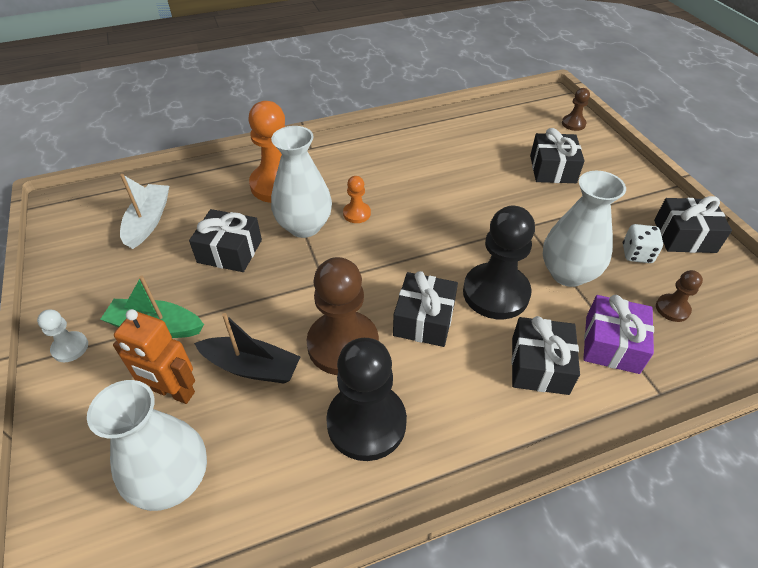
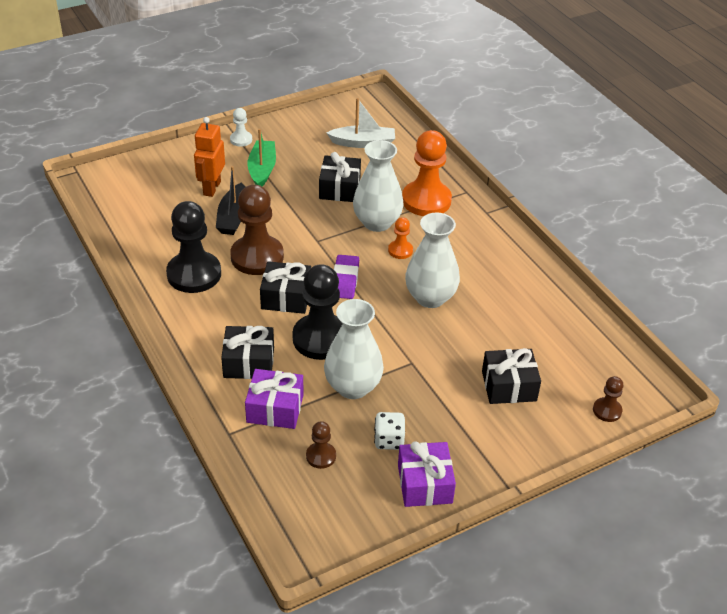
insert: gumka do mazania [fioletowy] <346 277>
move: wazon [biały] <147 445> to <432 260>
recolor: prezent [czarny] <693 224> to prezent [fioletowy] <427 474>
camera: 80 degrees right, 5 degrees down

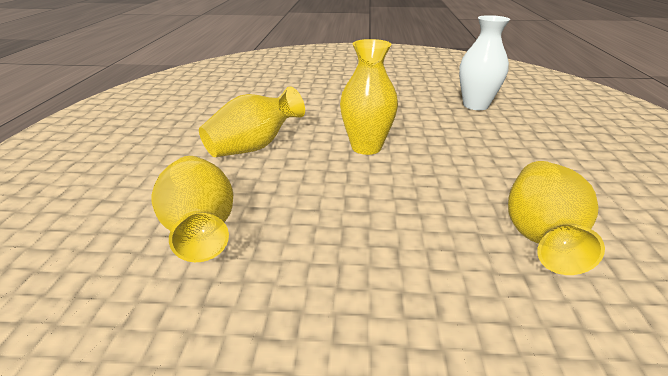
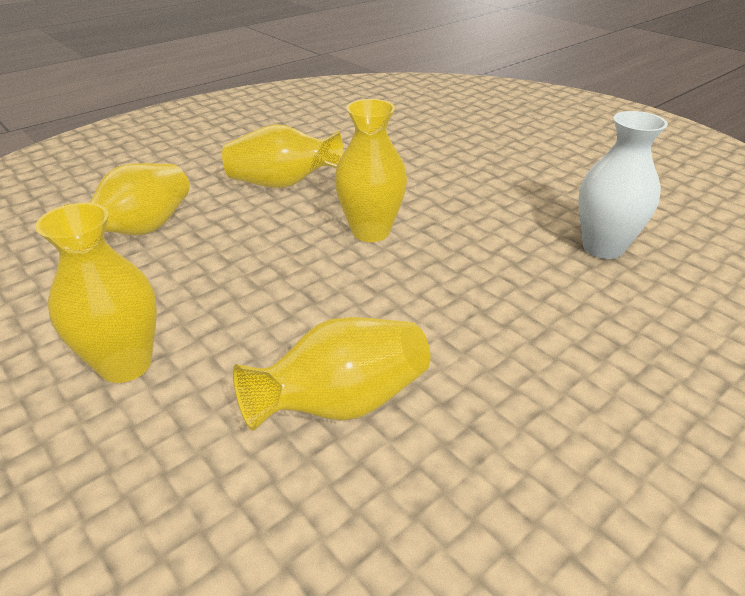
insert: wazon [żółty] <96 293>
camera: 45 degrees right, 5 degrees up

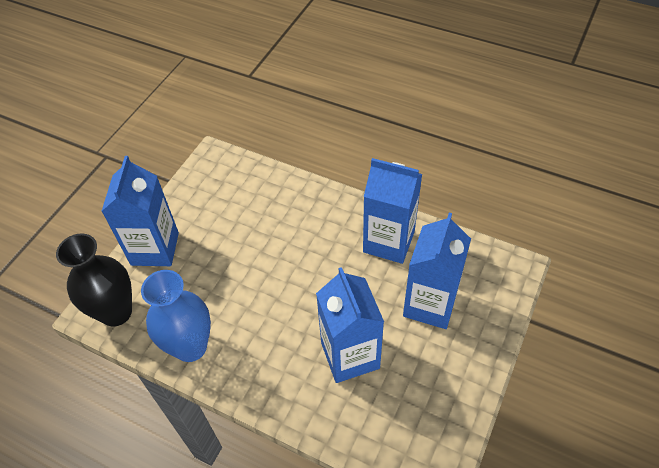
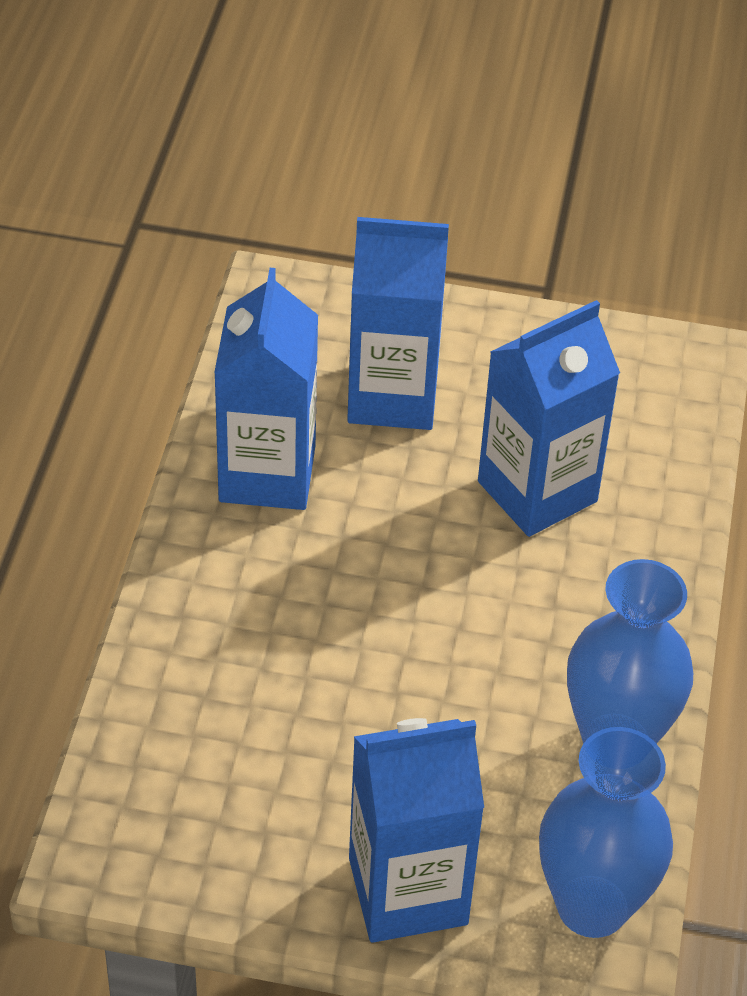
recolor: wazon [czarny] <94 280> to wazon [niebieski] <606 832>
camera: 110 degrees left, 5 degrees down

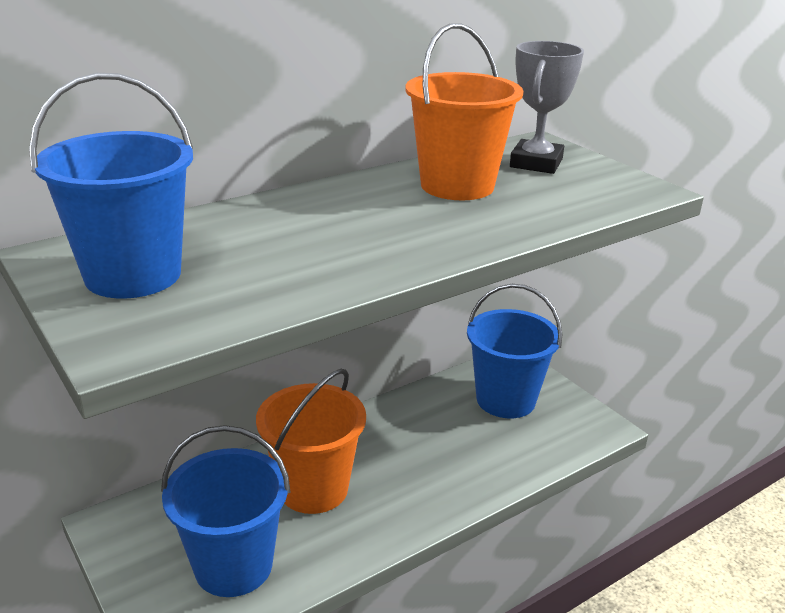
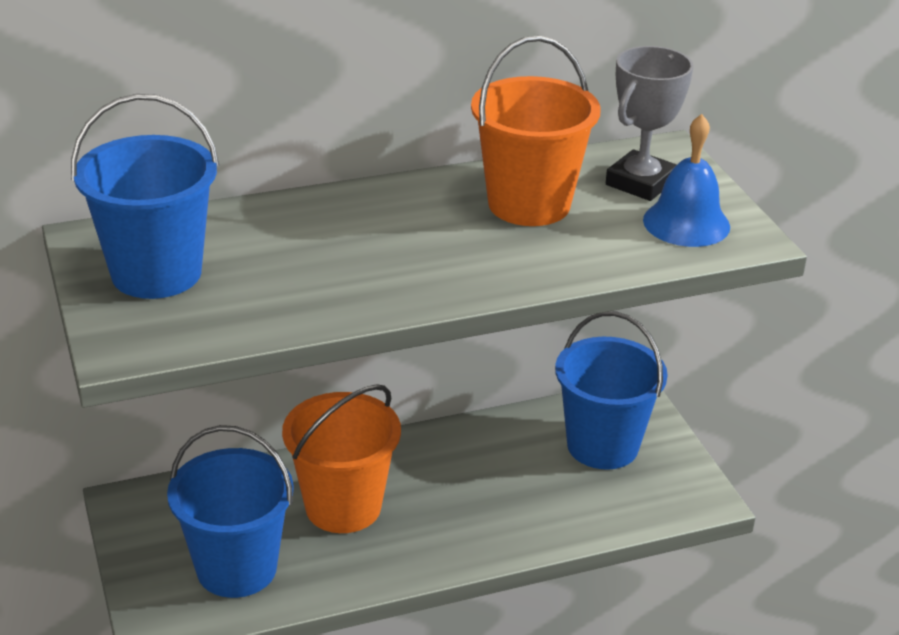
insert: dzwonek [niebieski] <686 180>
camera: 15 degrees right, 5 degrees up

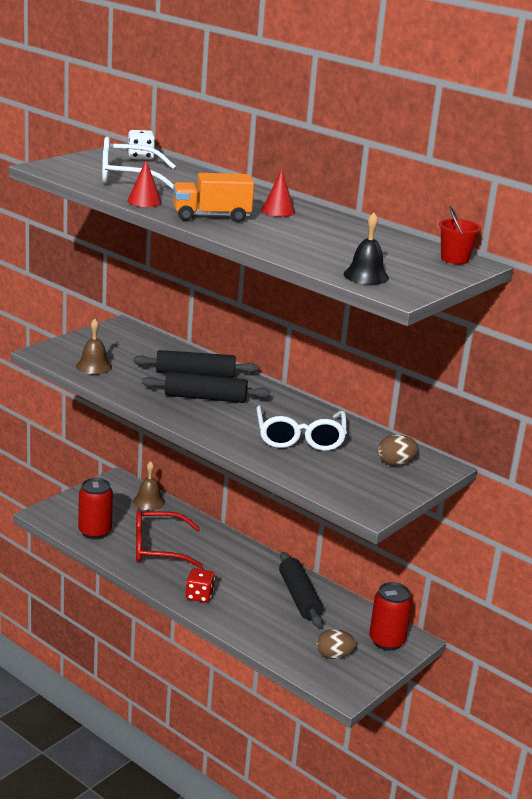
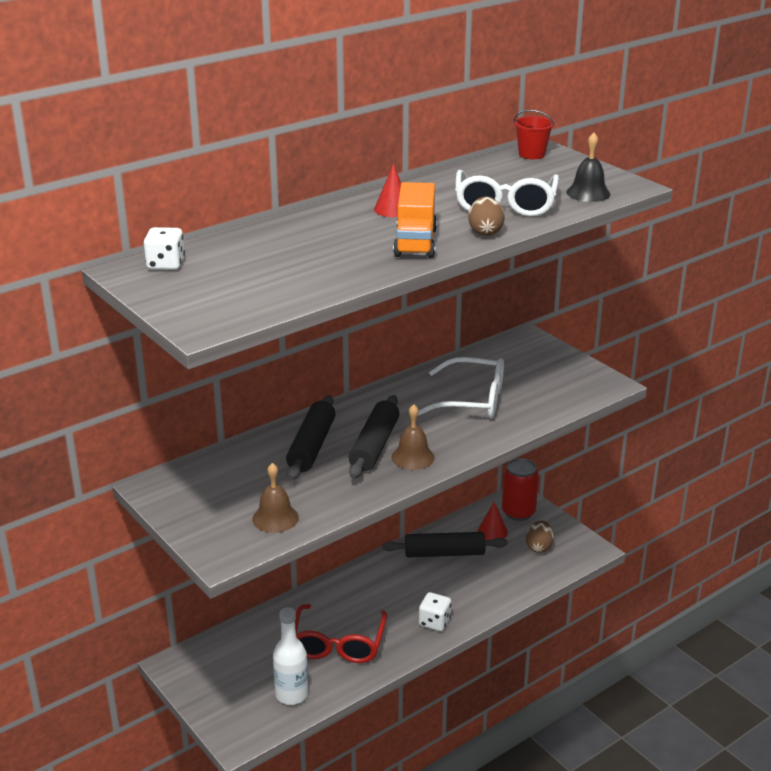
move: okulary [biały] <138 163> to <507 193>; stożek [czerwony] <144 183> to <493 520>; dzwonek [brązowy] <149 485> to <413 437>; jajko [brązowy] <398 450> to <486 216>
replace: puszka [czerwony] <95 508> to butelka [biały] <290 656>
recolor: kostka do gry [czerwony] <200 585> to kostka do gry [biały] <435 611>
camera: 75 degrees left, 5 degrees up

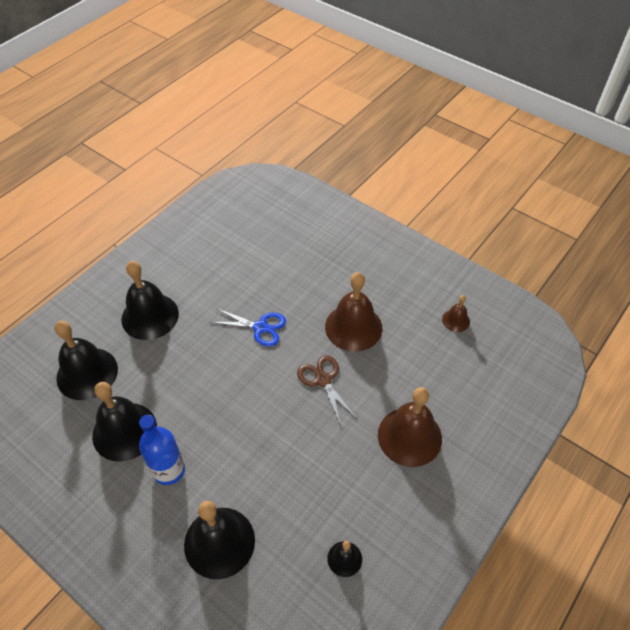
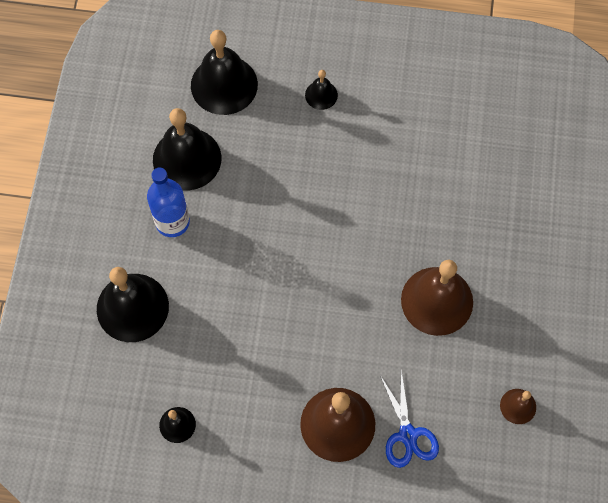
delete: nożyczki [brązowy] <327 390>
move: nożyczki [niebieski] <248 327> to <409 419>
resize: dzwonek [czarny] <150 300> = <321 90> x0.49
camera: 60 degrees right, 15 degrees up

» What you should do: Exactly as they stand, the entries must be written out again, pictures excluded.

» Exercise answer:
insert: gumka do mazania [fioletowy] <346 277>
move: wazon [biały] <147 445> to <432 260>
recolor: prezent [czarny] <693 224> to prezent [fioletowy] <427 474>
camera: 80 degrees right, 5 degrees down

insert: wazon [żółty] <96 293>
camera: 45 degrees right, 5 degrees up

recolor: wazon [czarny] <94 280> to wazon [niebieski] <606 832>
camera: 110 degrees left, 5 degrees down

insert: dzwonek [niebieski] <686 180>
camera: 15 degrees right, 5 degrees up

move: okulary [biały] <138 163> to <507 193>; stożek [czerwony] <144 183> to <493 520>; dzwonek [brązowy] <149 485> to <413 437>; jajko [brązowy] <398 450> to <486 216>
replace: puszka [czerwony] <95 508> to butelka [biały] <290 656>
recolor: kostka do gry [czerwony] <200 585> to kostka do gry [biały] <435 611>
camera: 75 degrees left, 5 degrees up

delete: nożyczki [brązowy] <327 390>
move: nożyczki [niebieski] <248 327> to <409 419>
resize: dzwonek [czarny] <150 300> = <321 90> x0.49
camera: 60 degrees right, 15 degrees up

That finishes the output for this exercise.